══ DATA TO PROCESS ══

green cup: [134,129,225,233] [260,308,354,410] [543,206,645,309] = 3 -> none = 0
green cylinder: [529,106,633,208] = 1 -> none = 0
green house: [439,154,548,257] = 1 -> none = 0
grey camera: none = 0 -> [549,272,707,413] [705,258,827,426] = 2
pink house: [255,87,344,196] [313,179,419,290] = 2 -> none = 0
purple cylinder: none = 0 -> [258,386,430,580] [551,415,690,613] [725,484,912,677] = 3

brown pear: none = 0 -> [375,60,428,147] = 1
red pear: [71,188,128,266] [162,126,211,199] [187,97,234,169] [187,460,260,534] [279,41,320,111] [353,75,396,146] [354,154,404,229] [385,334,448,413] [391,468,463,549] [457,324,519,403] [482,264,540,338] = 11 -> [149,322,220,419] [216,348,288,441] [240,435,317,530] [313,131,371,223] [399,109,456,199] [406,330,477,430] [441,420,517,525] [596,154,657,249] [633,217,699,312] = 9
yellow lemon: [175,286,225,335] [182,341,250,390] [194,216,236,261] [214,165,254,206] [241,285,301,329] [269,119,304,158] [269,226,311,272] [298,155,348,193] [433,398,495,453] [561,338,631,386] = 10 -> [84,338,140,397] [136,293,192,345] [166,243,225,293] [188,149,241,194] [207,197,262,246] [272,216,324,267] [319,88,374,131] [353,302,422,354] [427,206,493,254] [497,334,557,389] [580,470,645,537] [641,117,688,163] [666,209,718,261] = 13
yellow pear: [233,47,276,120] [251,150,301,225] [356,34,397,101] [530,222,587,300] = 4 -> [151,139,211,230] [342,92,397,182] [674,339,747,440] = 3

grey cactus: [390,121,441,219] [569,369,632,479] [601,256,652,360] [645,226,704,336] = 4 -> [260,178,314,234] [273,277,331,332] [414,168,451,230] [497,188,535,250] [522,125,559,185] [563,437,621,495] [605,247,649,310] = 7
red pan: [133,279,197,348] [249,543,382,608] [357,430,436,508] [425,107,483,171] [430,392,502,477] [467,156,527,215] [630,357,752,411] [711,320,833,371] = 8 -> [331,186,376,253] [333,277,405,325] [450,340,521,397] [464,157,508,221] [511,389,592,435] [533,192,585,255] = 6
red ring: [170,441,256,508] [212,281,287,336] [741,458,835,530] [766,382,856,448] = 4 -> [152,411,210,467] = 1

═══

Provide the count of lines in the records above that hold the word "house", with no other text.

_OUTPUT OF THE EXERCISE_.
2